# [What you have to do]
Your answer must be an exact copy of the records below, with every picture left out.

═══ Data to process ═══

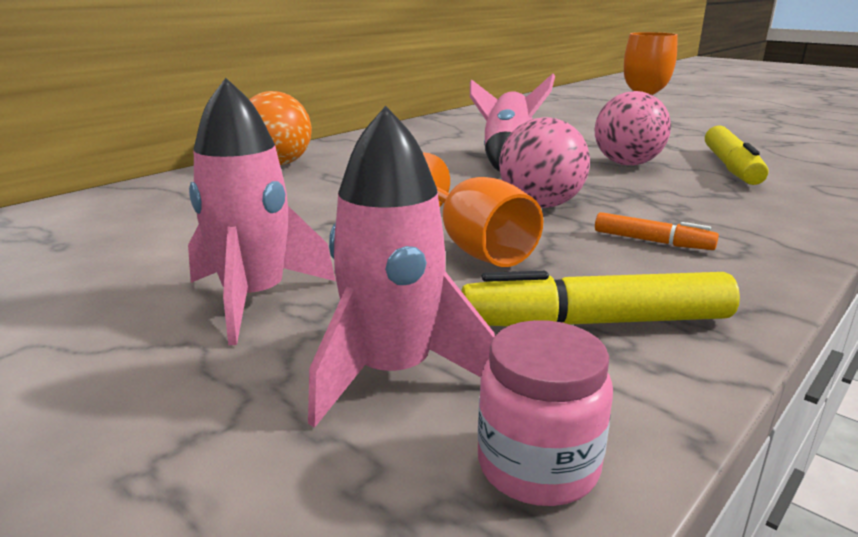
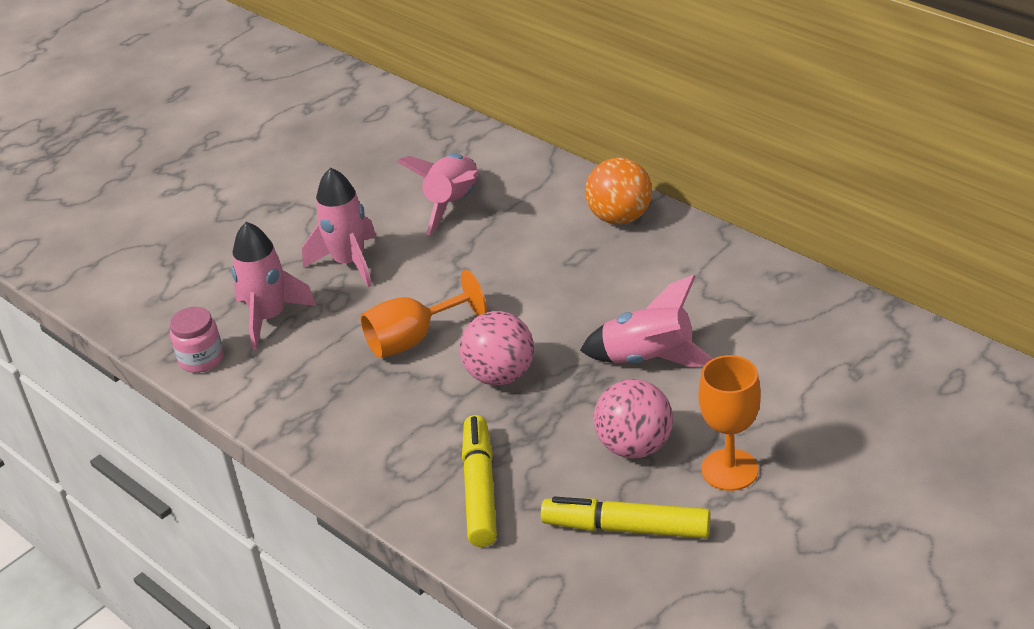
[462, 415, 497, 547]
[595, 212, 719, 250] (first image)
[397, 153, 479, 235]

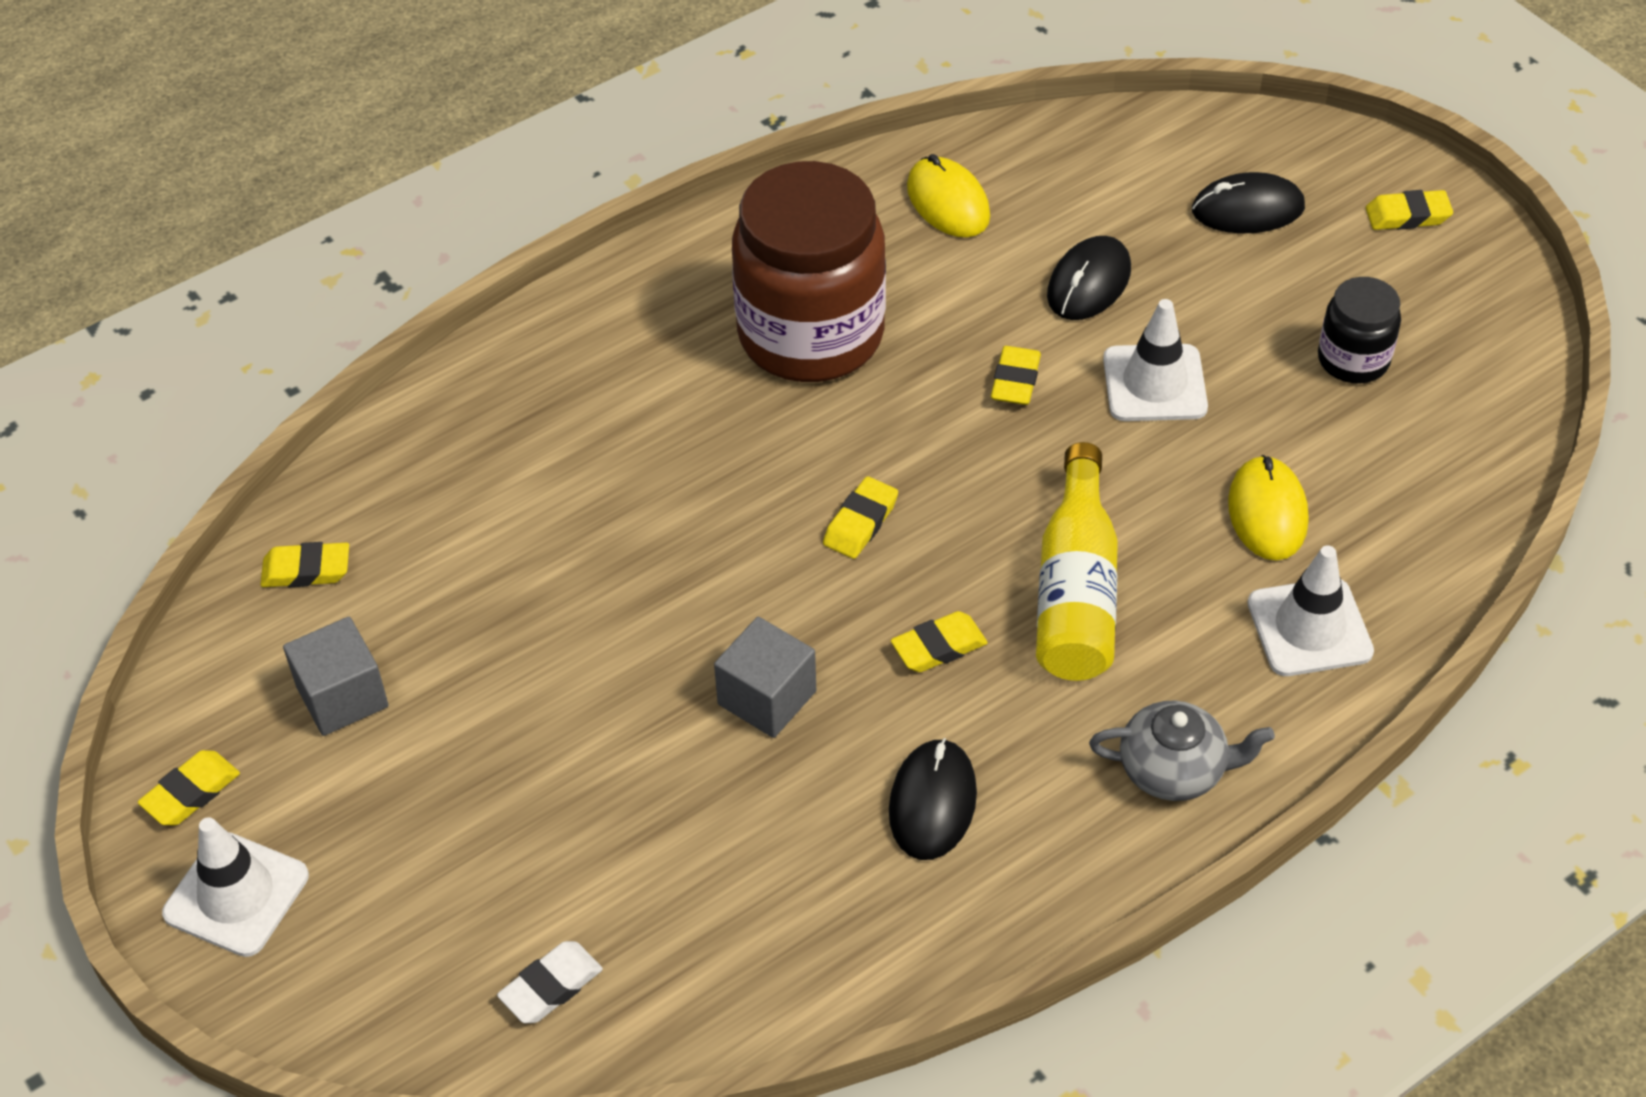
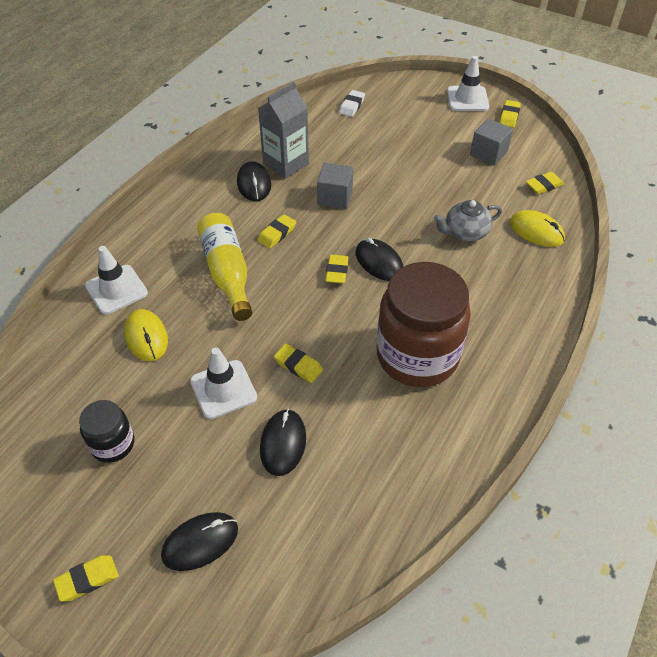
[510, 210, 565, 247]
[274, 344, 323, 383]
[434, 200, 502, 241]
[258, 82, 309, 179]
[356, 238, 403, 281]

═══

# [Response to the task]
[462, 415, 497, 547]
[595, 212, 719, 250] (first image)
[397, 153, 479, 235]

[510, 210, 565, 247]
[274, 344, 323, 383]
[434, 200, 502, 241]
[258, 82, 309, 179]
[356, 238, 403, 281]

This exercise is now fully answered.